(Saved data entries)
+---+
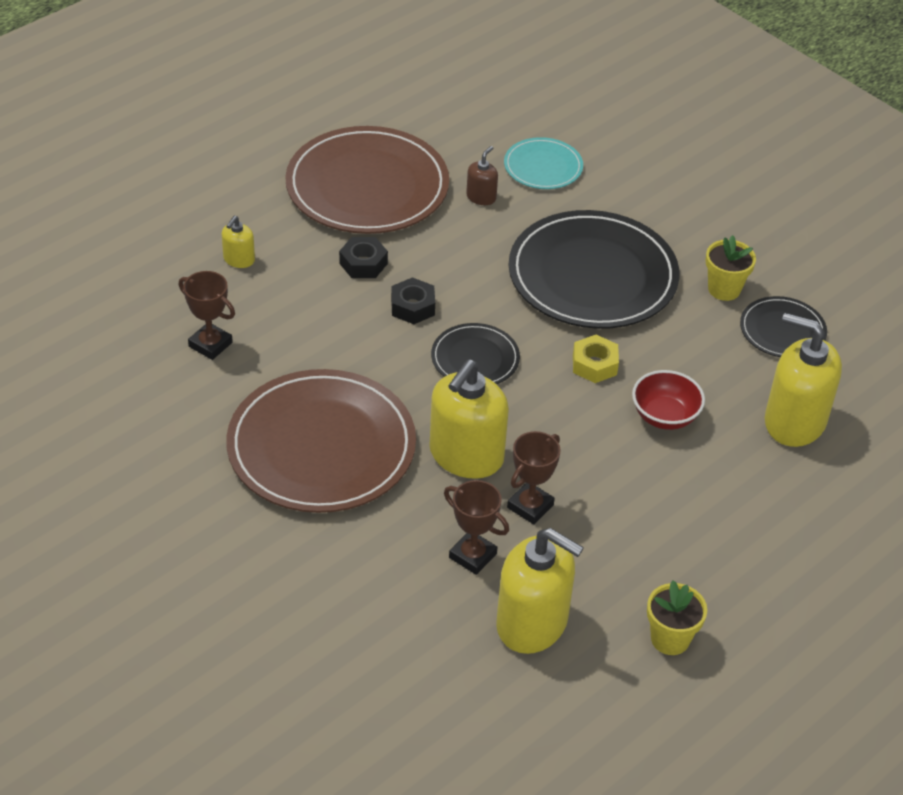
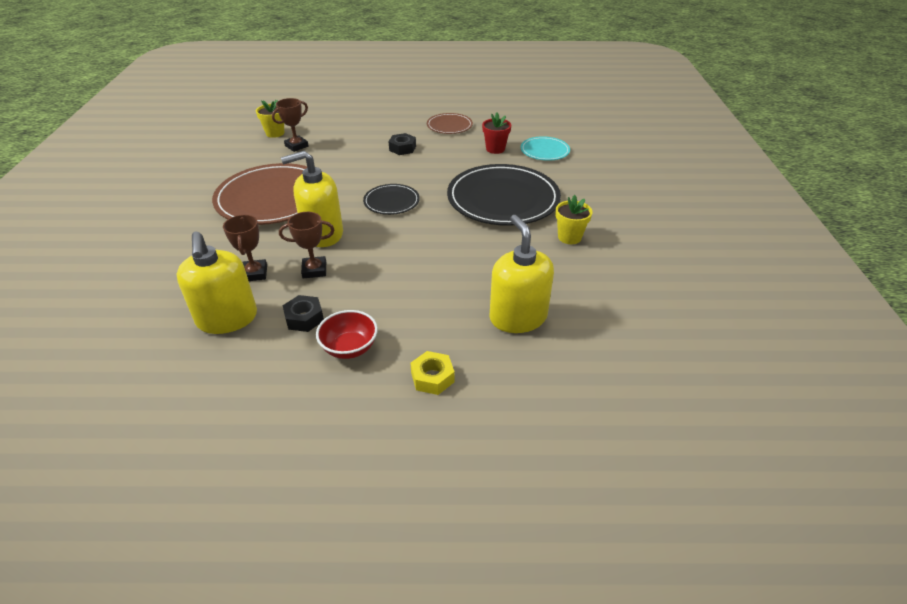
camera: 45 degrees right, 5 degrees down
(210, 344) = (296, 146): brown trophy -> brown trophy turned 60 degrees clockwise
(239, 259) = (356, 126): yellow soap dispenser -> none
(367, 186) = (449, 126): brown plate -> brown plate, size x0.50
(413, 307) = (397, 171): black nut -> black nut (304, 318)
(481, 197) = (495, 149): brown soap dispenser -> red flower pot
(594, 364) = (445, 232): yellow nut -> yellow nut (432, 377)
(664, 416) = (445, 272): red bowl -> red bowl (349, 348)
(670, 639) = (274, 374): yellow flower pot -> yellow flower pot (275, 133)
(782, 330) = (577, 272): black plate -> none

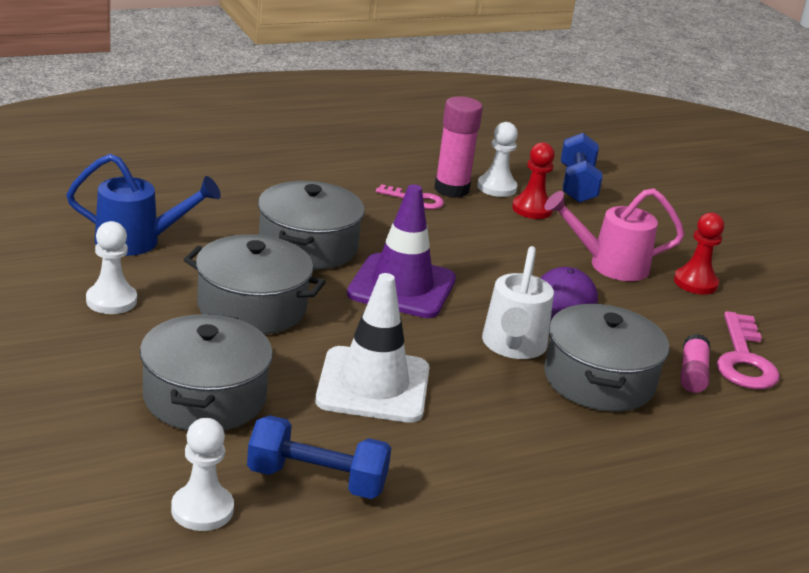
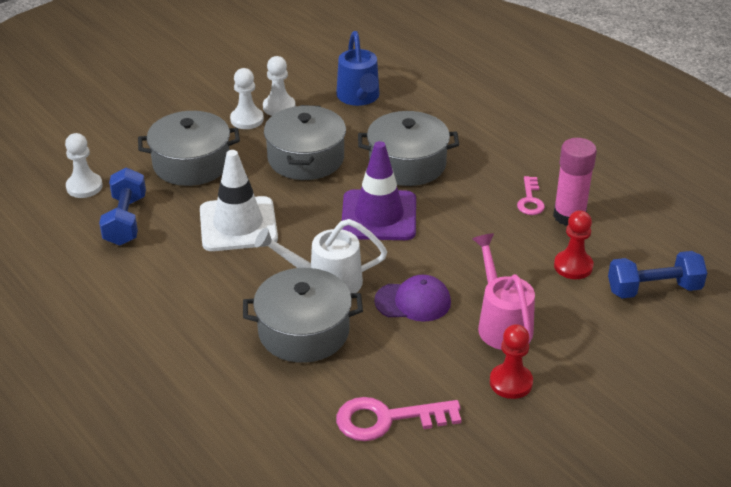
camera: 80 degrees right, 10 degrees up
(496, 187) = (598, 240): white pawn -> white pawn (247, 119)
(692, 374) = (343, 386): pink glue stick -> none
+---+
TASK TO CARRY OUT ::
Lines with "plate" in the records above: copy every one of them.

REPLY TO THE EXERCISE ::
(367, 186) = (449, 126): brown plate -> brown plate, size x0.50
(782, 330) = (577, 272): black plate -> none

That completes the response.